Each entry below should be written out exactly as it is, with no pictures.

(Beginning of TASK INPUT)

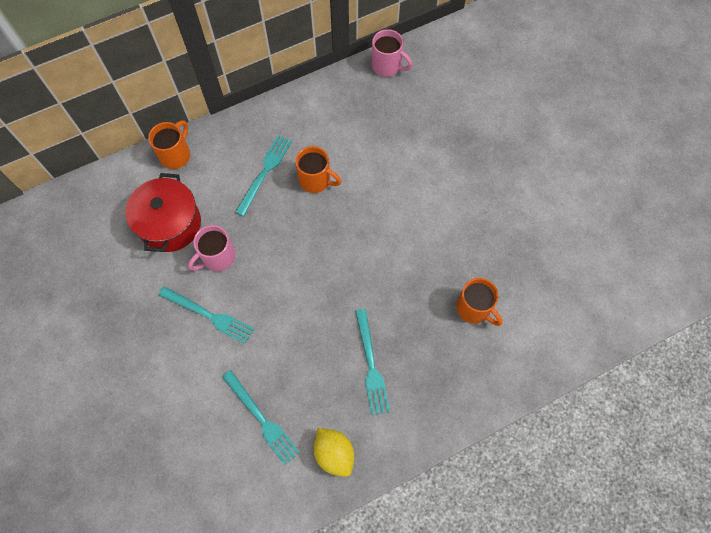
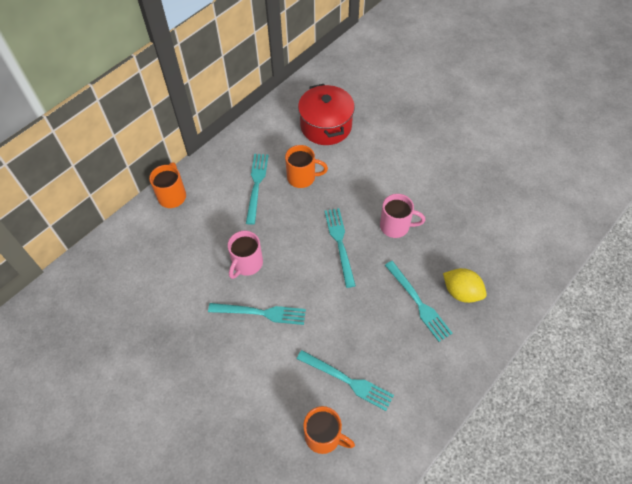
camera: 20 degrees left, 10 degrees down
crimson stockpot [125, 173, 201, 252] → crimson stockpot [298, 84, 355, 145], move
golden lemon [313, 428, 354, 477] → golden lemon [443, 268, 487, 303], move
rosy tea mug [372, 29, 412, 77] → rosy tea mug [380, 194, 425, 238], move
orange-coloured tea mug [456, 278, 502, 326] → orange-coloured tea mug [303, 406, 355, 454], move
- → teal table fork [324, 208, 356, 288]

(End of TASK INPUT)

REPLY TO THE EXERCISE »
camera: 20 degrees left, 10 degrees down
crimson stockpot [125, 173, 201, 252] → crimson stockpot [298, 84, 355, 145], move
golden lemon [313, 428, 354, 477] → golden lemon [443, 268, 487, 303], move
rosy tea mug [372, 29, 412, 77] → rosy tea mug [380, 194, 425, 238], move
orange-coloured tea mug [456, 278, 502, 326] → orange-coloured tea mug [303, 406, 355, 454], move
- → teal table fork [324, 208, 356, 288]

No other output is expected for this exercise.